> _Task objective_
Please copy out every line in the records below that includes the word "none".

> _Supplied records_

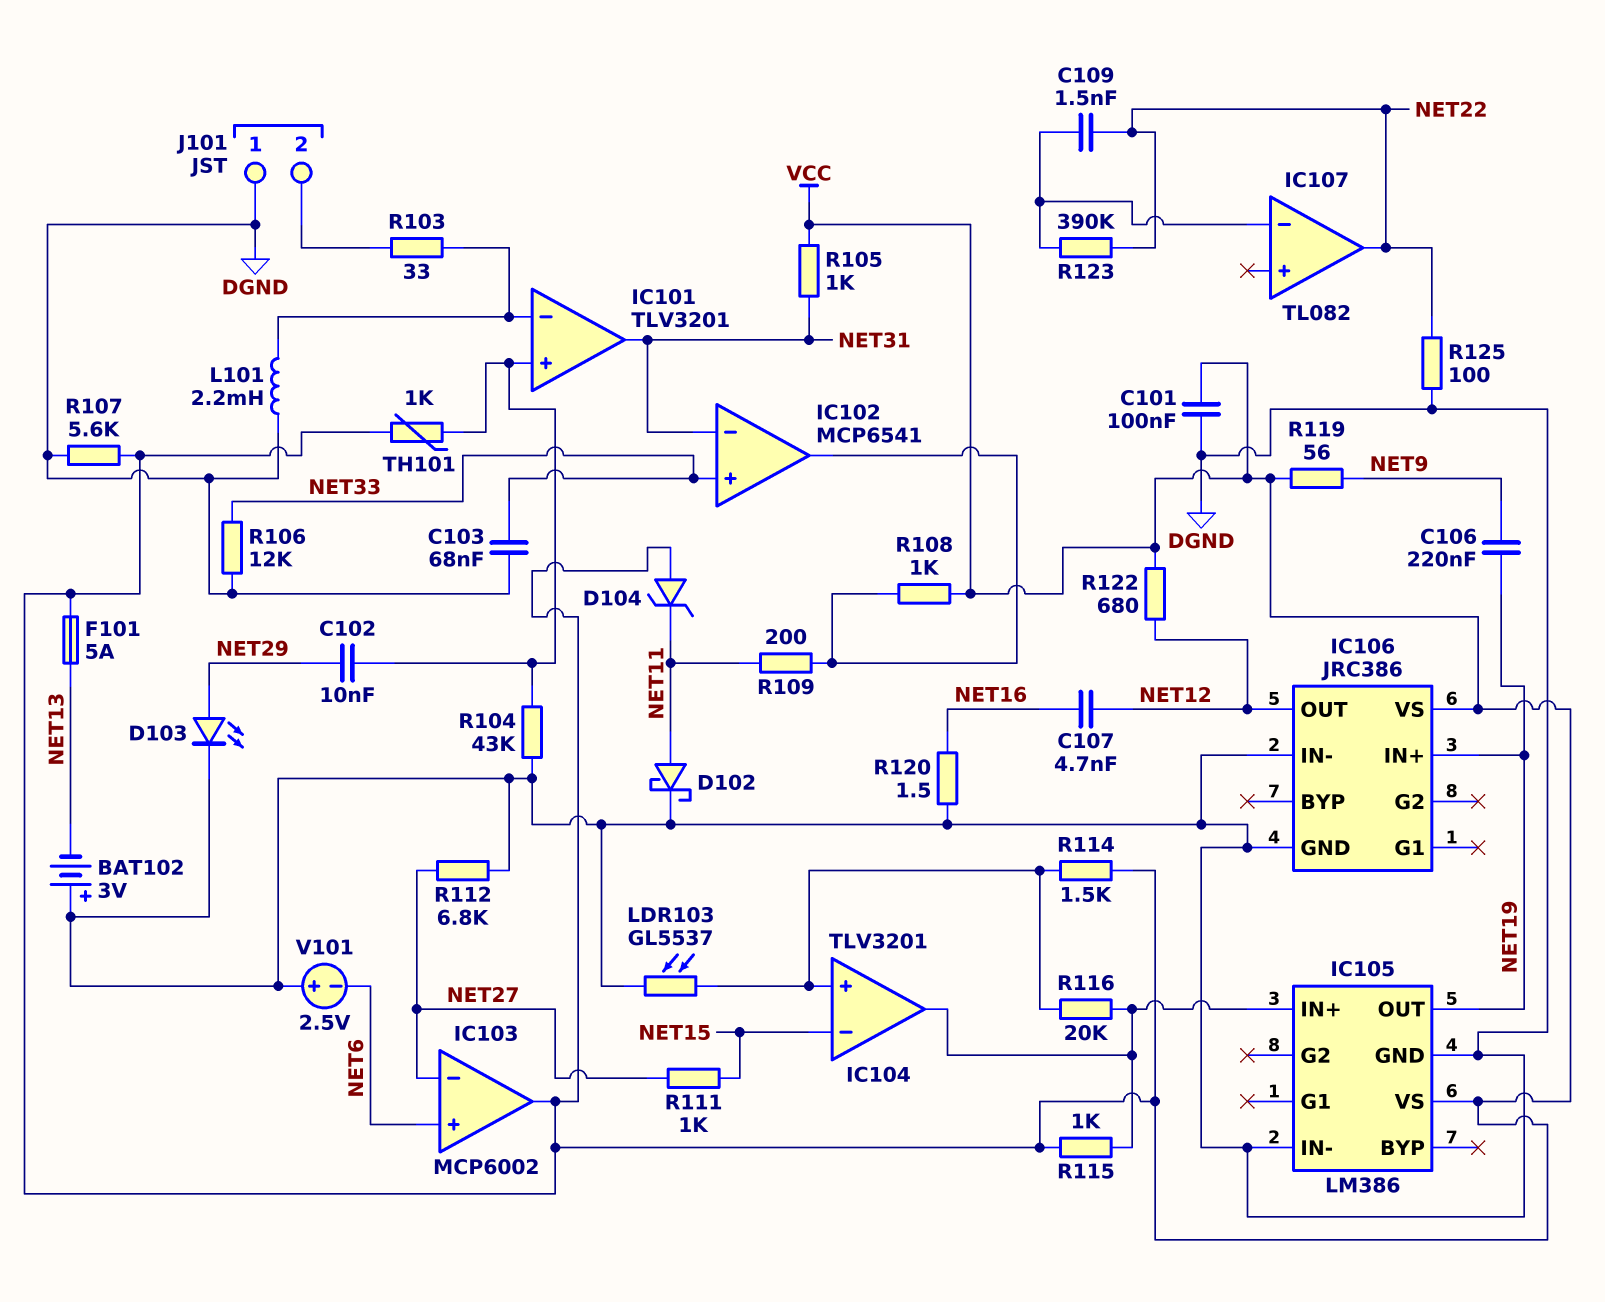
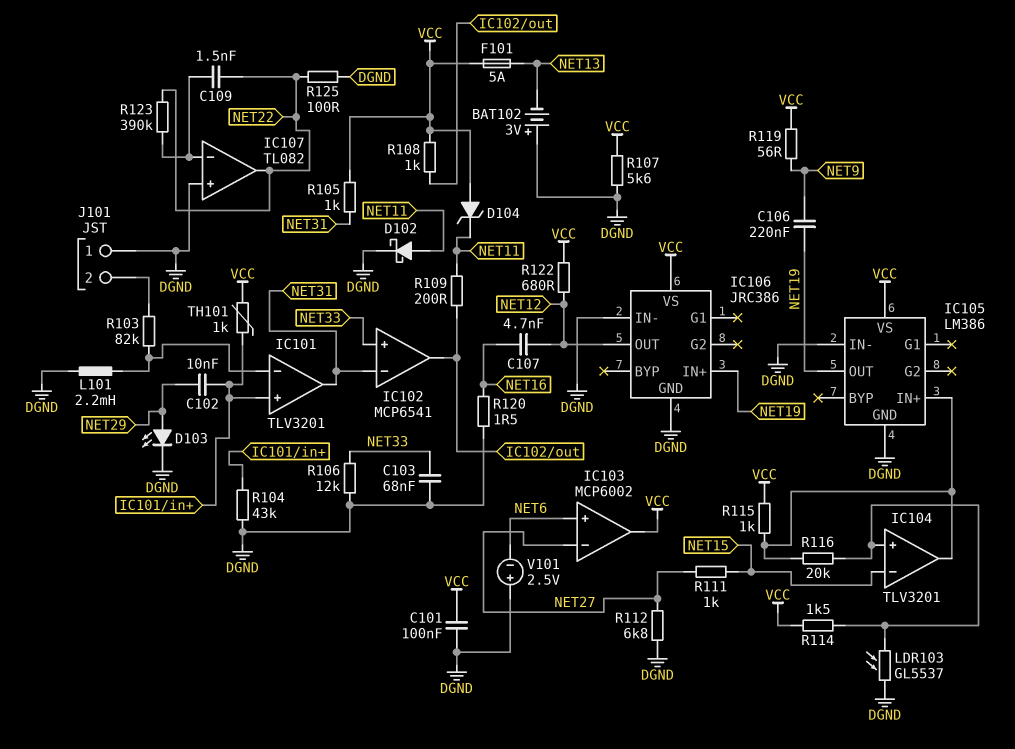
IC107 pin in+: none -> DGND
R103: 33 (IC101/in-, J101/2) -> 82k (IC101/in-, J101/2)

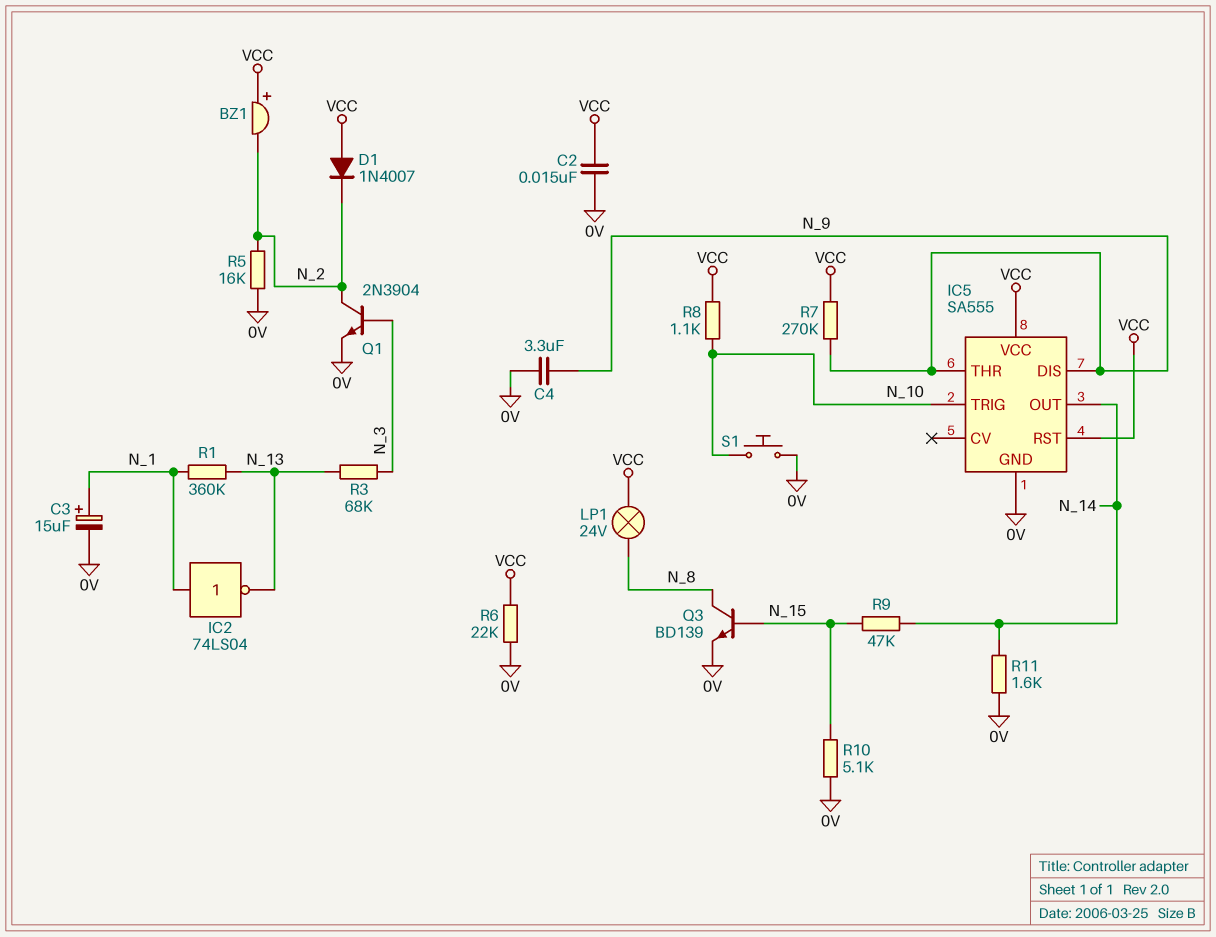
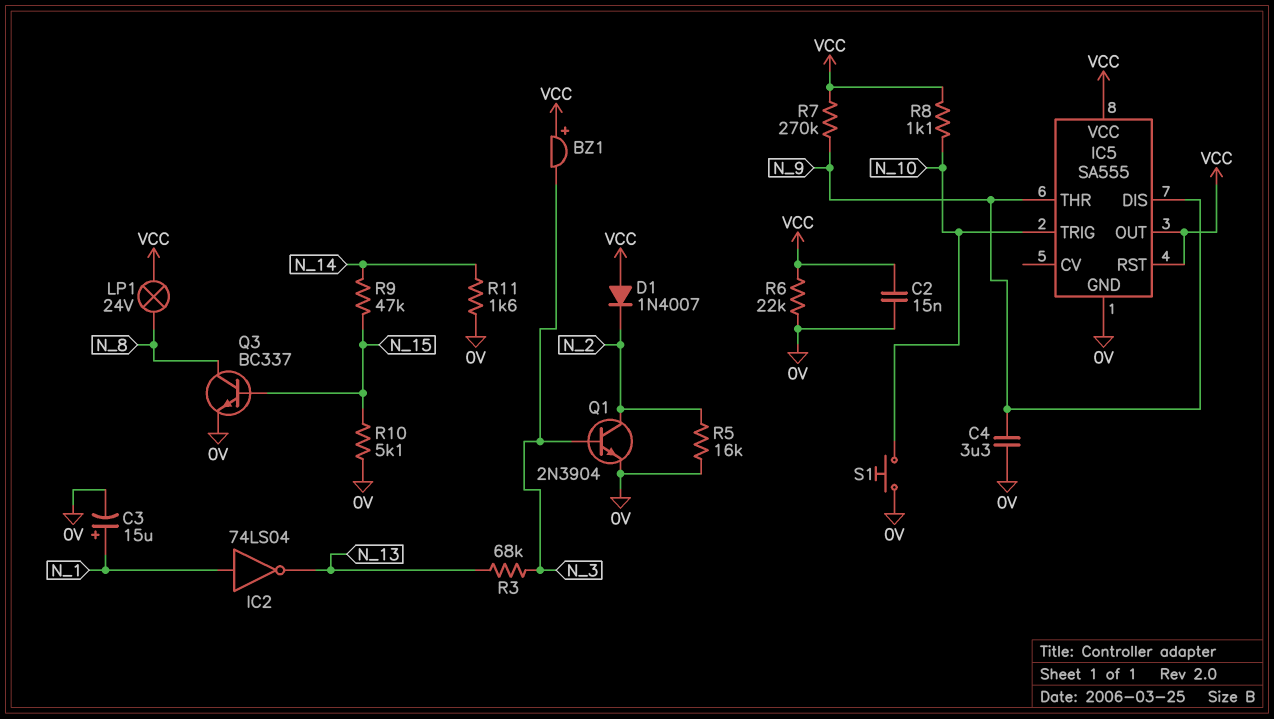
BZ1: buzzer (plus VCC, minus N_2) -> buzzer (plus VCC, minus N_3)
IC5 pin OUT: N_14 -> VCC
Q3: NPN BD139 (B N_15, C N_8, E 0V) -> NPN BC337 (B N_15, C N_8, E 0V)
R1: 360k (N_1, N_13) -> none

> _Result of this exercise_
IC107 pin in+: none -> DGND
R1: 360k (N_1, N_13) -> none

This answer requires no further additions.